> WHAT IS BEING ASKED
From the records below, print exactly the lines starting at the one containing "green cross: (229, 47)" and ending at the one containing "red star: (97, 213) -> (101, 189), moved", ends included, and nothing else.

> DATA EXTRACTS
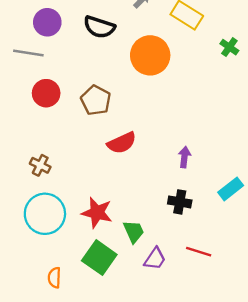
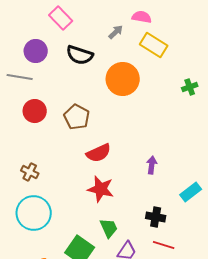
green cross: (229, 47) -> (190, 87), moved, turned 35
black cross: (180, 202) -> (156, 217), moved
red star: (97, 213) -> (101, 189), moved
---
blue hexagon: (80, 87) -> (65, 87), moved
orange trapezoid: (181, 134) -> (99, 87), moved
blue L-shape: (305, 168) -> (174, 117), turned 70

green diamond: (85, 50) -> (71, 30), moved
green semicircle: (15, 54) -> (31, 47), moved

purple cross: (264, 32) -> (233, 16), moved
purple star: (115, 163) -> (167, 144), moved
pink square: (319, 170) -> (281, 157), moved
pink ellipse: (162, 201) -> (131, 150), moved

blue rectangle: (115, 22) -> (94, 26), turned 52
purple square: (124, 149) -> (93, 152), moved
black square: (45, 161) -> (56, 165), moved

> EXPECTED ANSWER
green cross: (229, 47) -> (190, 87), moved, turned 35
black cross: (180, 202) -> (156, 217), moved
red star: (97, 213) -> (101, 189), moved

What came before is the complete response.